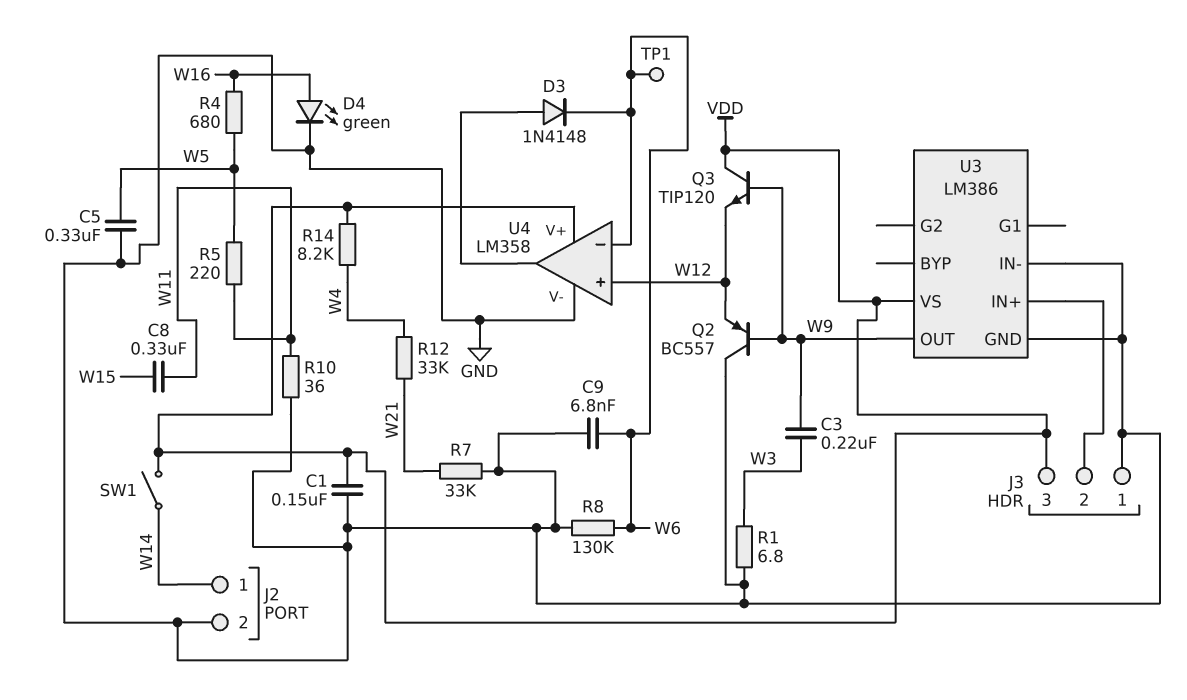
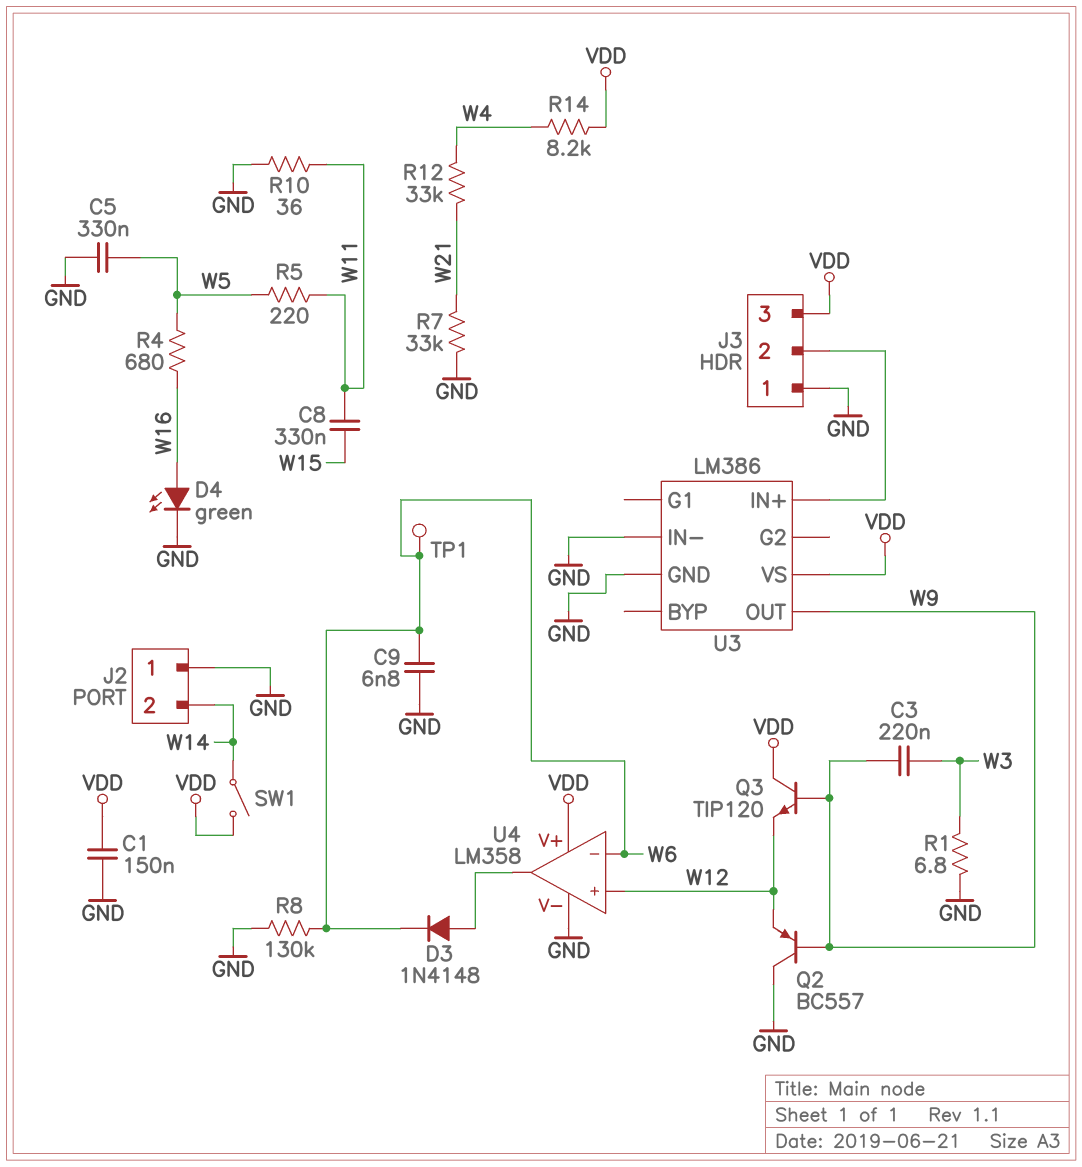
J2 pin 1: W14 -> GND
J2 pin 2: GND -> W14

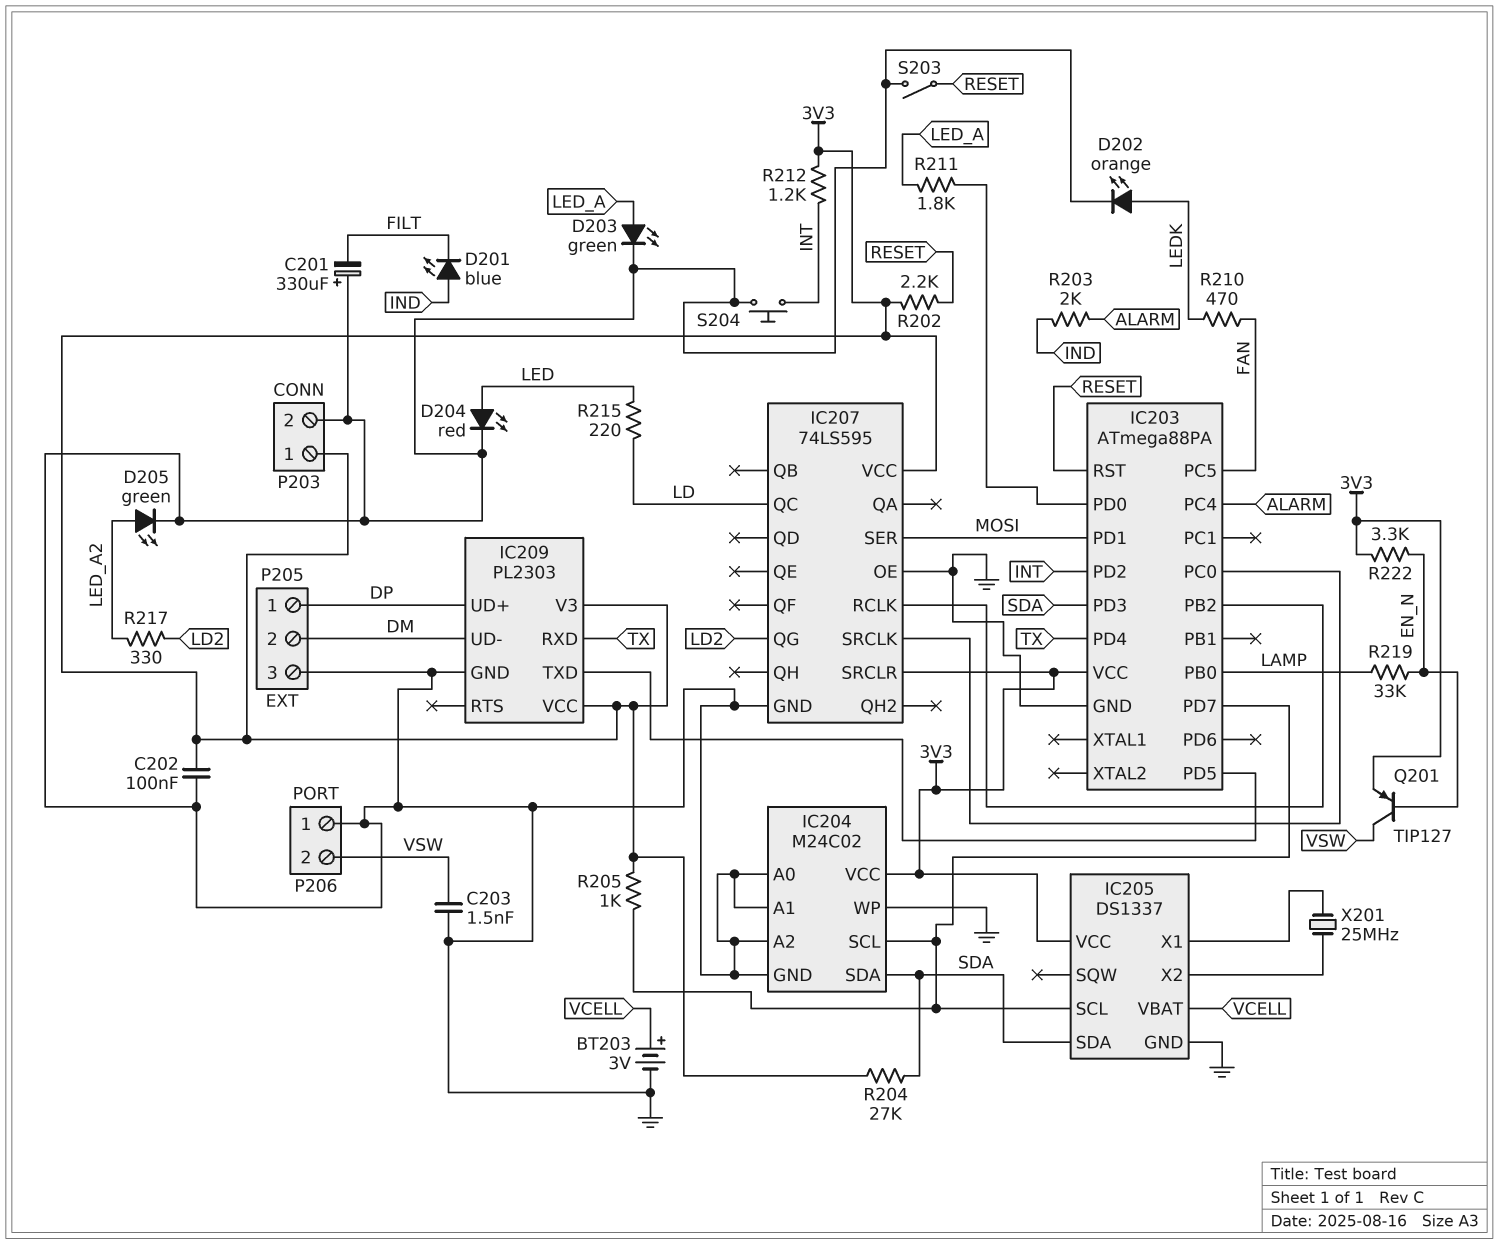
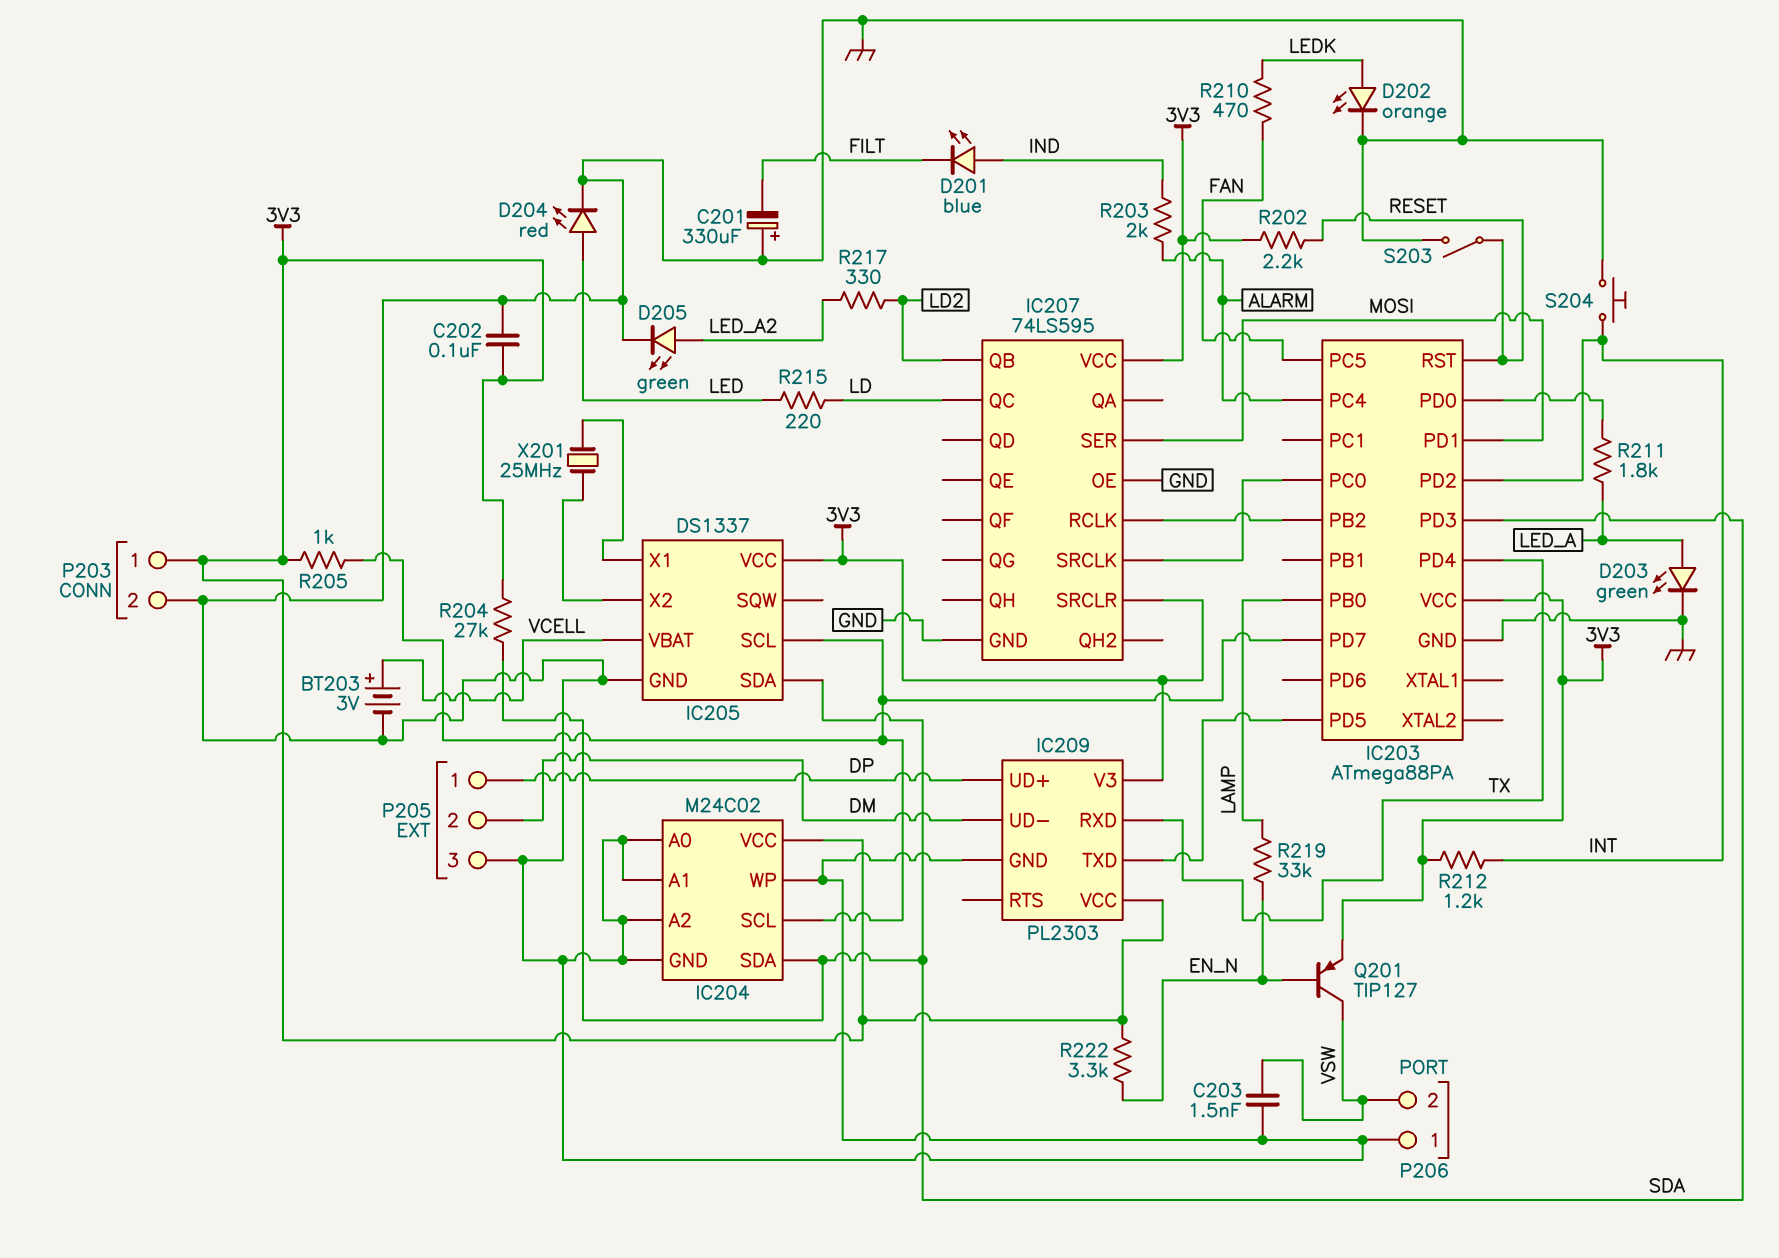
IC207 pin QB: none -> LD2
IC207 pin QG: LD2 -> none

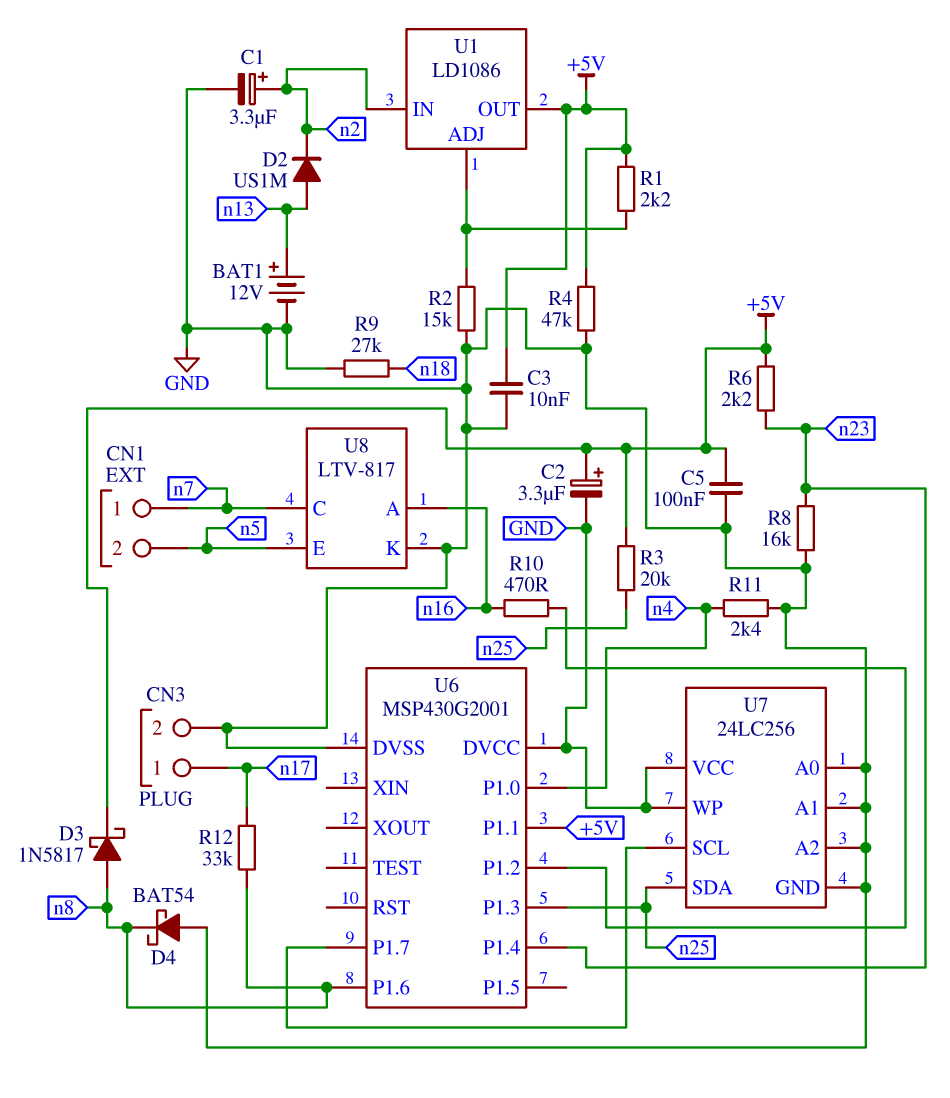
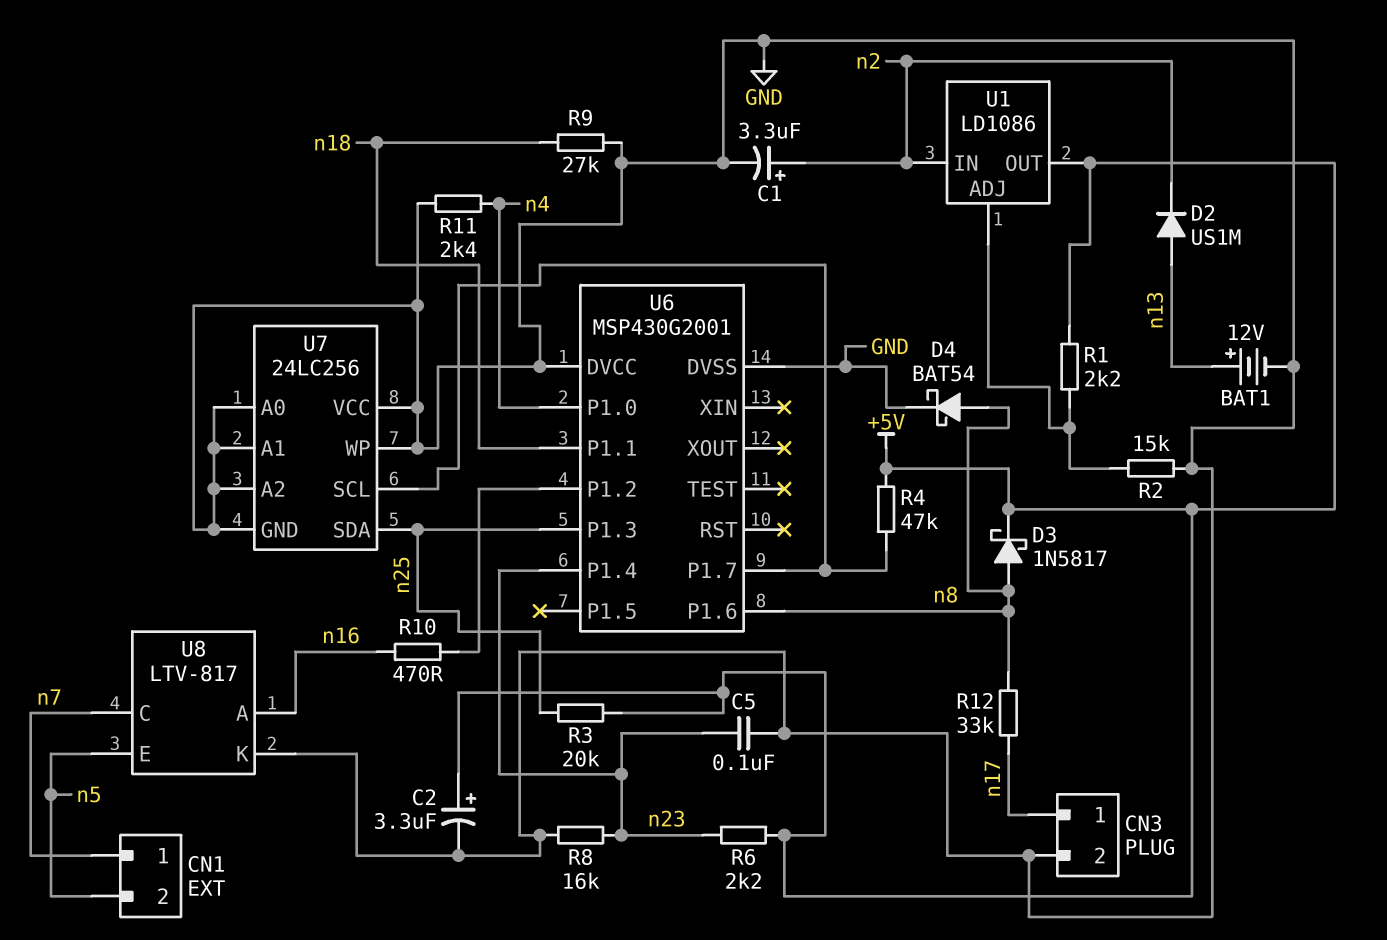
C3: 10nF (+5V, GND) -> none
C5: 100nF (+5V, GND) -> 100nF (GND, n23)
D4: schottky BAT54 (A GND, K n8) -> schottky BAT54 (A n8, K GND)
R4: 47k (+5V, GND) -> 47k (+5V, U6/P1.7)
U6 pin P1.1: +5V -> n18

= = =

Exercise directions: Reply with the number of lines above in which the word "none" appears, and with nothing else.

Written solution: 3